---------- RECORDS SHOWN

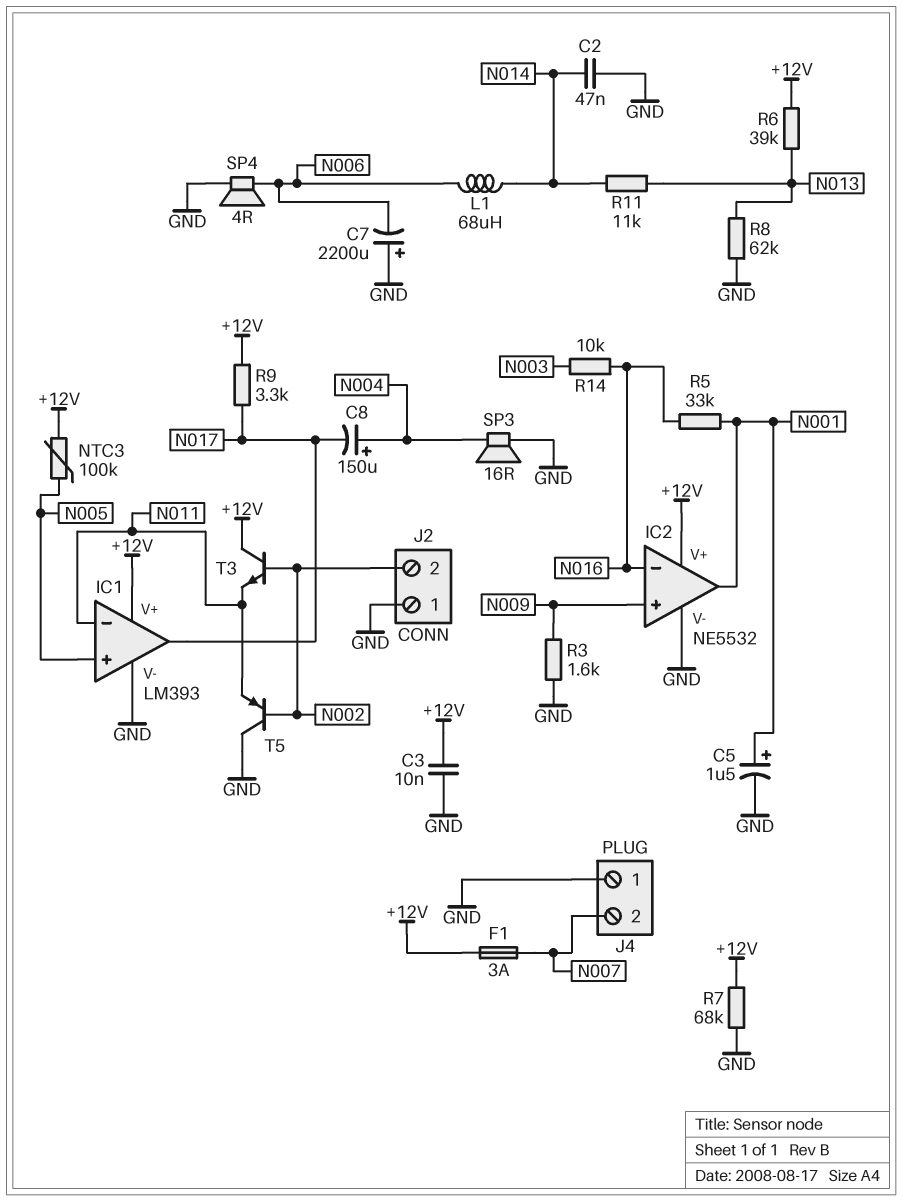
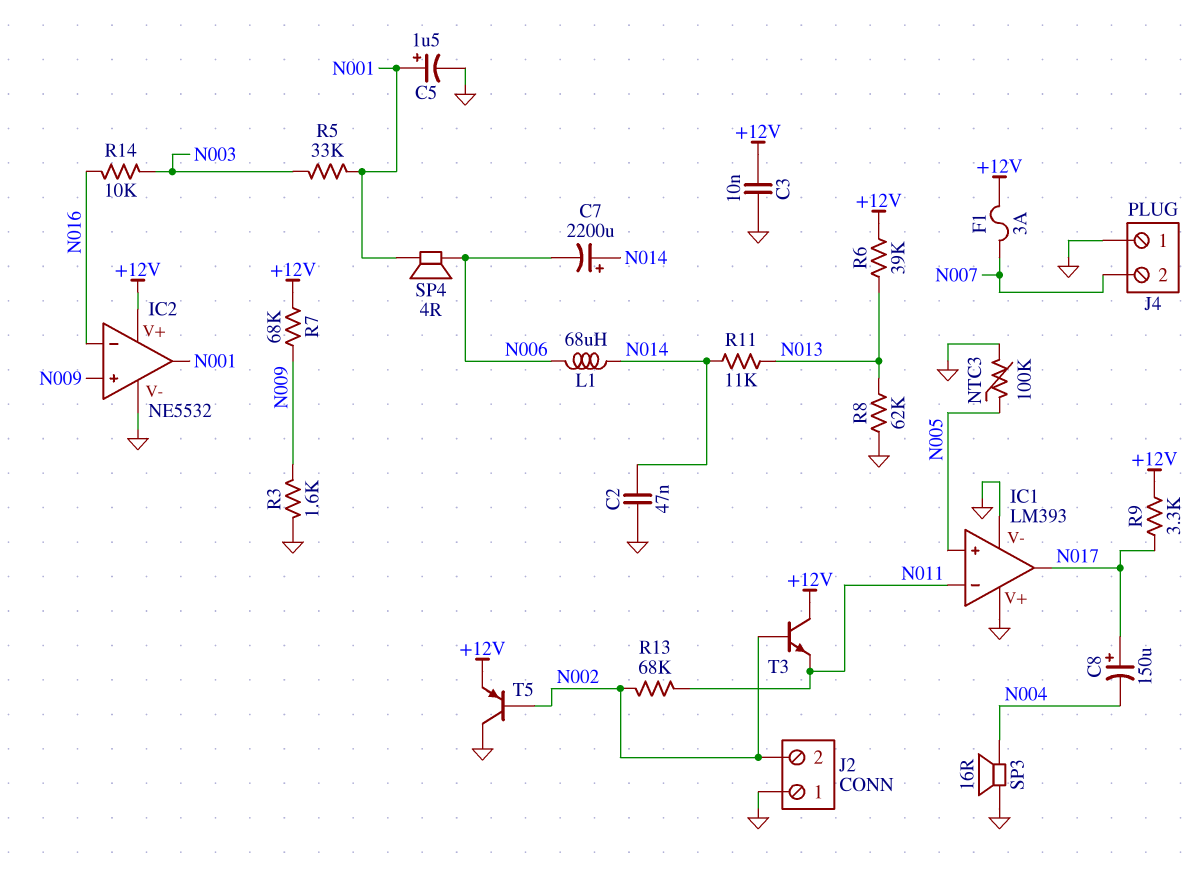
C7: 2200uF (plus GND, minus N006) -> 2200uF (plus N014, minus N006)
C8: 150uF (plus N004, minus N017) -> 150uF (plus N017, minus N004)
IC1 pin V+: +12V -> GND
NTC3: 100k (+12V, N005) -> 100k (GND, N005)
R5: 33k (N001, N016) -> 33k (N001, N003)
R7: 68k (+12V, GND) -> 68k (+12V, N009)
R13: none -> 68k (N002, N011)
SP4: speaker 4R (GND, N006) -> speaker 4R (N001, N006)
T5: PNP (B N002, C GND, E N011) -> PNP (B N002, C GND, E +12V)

--------------------

WHAT TO PRODUCE
Taking the line with "SP4: speaker 4R" as the start and the last line of the data above as the end, write out those two lines and every line between them exactly, and only those.

SOLUTION TO THIS EXERCISE
SP4: speaker 4R (GND, N006) -> speaker 4R (N001, N006)
T5: PNP (B N002, C GND, E N011) -> PNP (B N002, C GND, E +12V)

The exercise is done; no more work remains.